Change detection outputs:
# # #

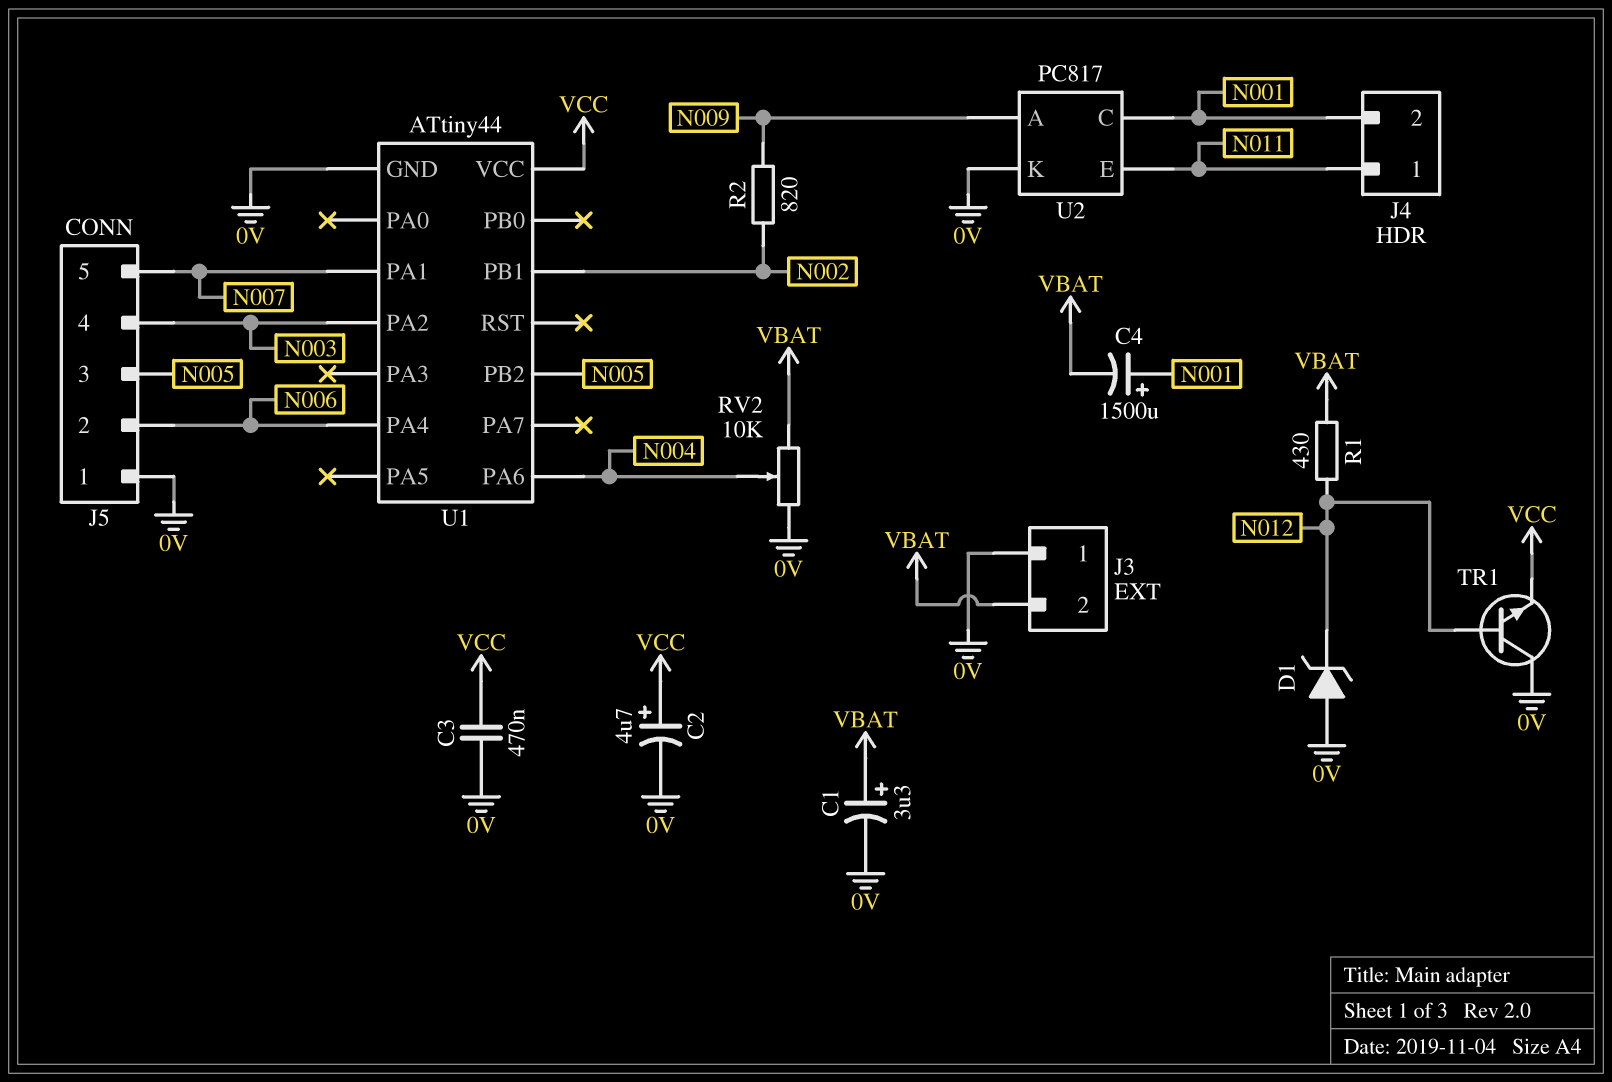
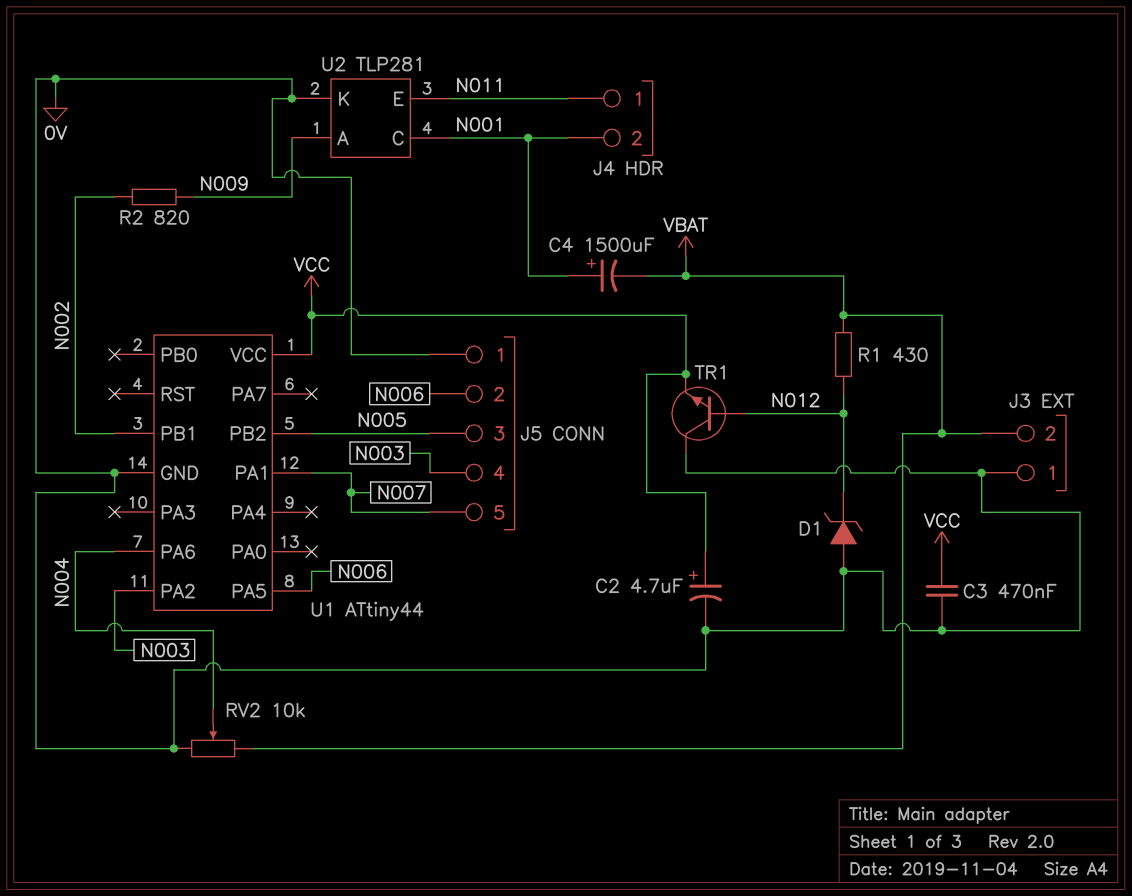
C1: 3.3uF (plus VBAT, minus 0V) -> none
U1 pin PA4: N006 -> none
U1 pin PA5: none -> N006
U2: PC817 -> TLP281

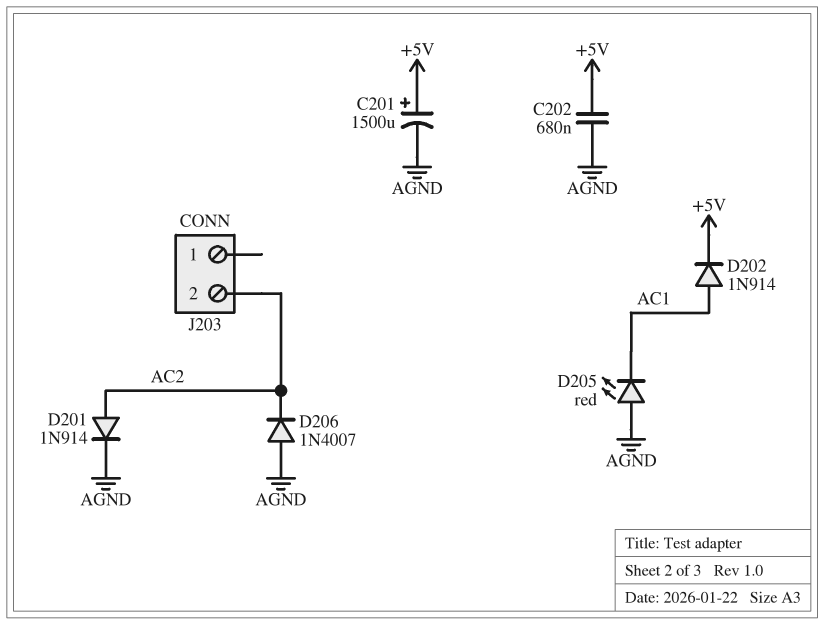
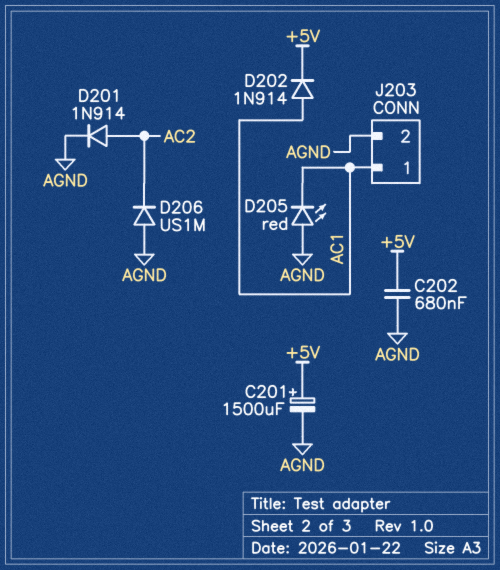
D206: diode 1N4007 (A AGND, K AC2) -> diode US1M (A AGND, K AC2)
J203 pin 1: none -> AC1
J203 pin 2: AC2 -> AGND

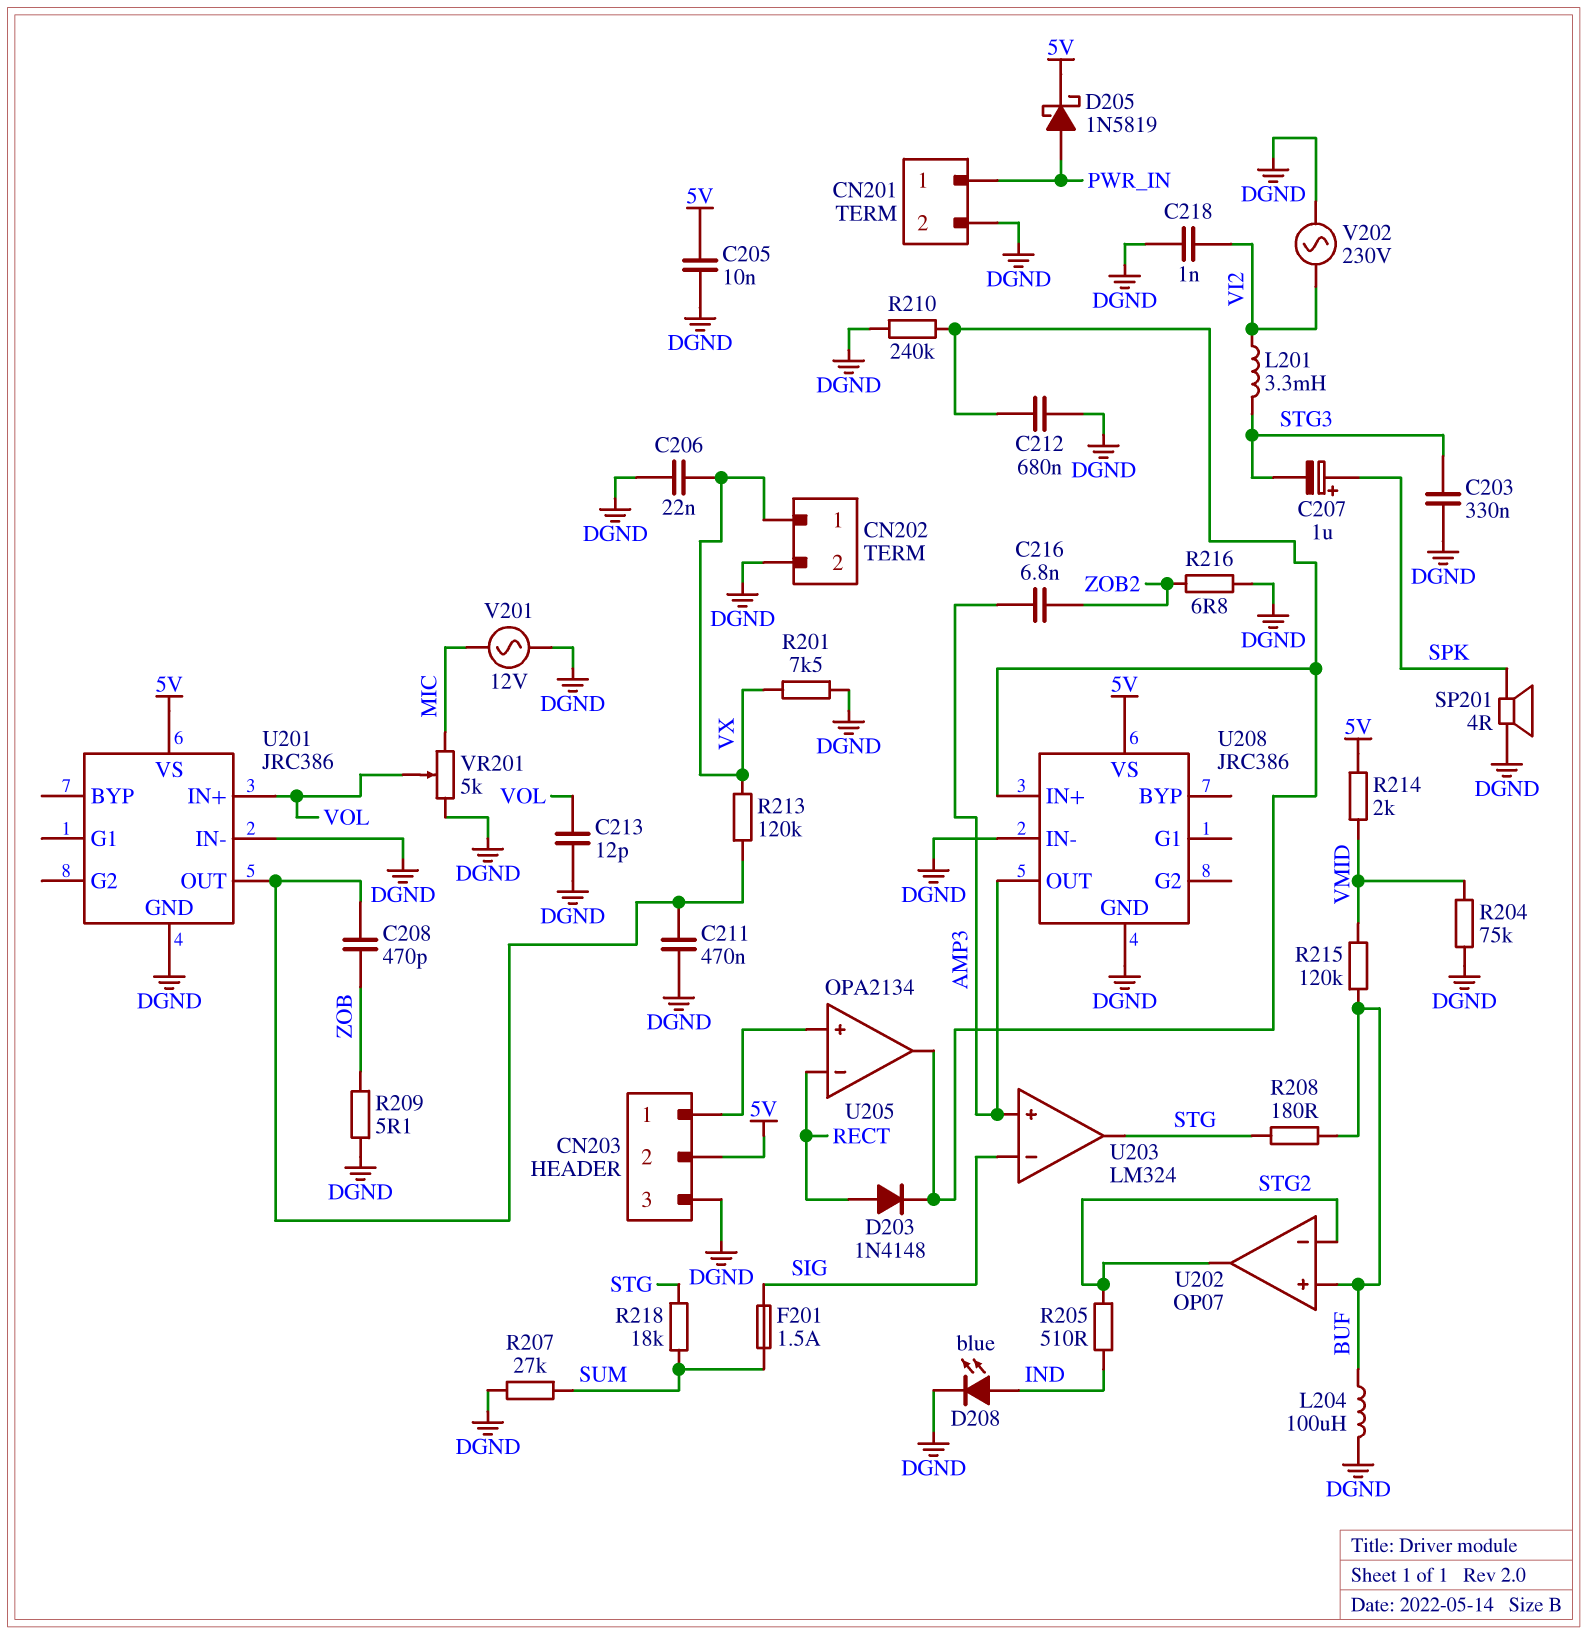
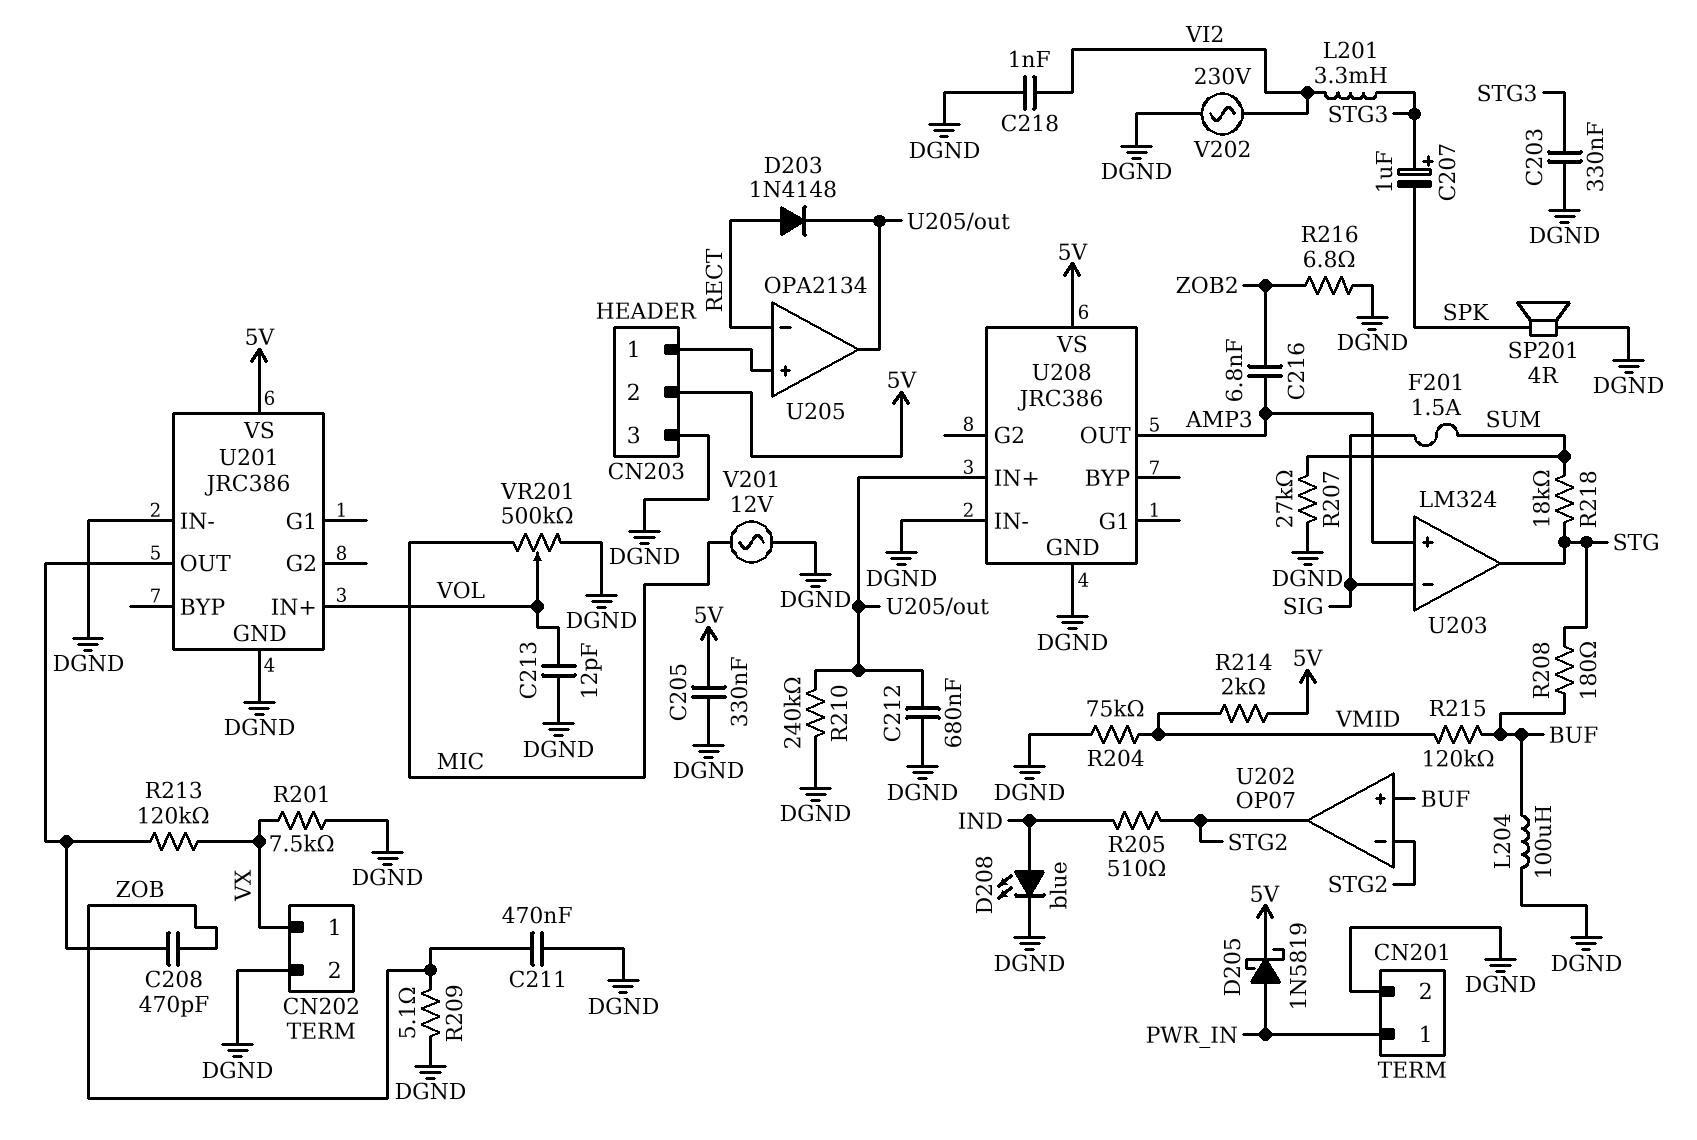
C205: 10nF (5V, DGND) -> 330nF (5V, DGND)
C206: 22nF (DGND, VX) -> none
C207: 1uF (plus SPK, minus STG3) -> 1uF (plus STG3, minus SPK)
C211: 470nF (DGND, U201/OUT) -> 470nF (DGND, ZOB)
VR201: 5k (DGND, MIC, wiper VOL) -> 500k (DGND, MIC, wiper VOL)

# # #

WHAT IS EXPECTED:
Show every line above where "DGND" is found.

OUTPUT FOR THIS TASK:
C205: 10nF (5V, DGND) -> 330nF (5V, DGND)
C206: 22nF (DGND, VX) -> none
C211: 470nF (DGND, U201/OUT) -> 470nF (DGND, ZOB)
VR201: 5k (DGND, MIC, wiper VOL) -> 500k (DGND, MIC, wiper VOL)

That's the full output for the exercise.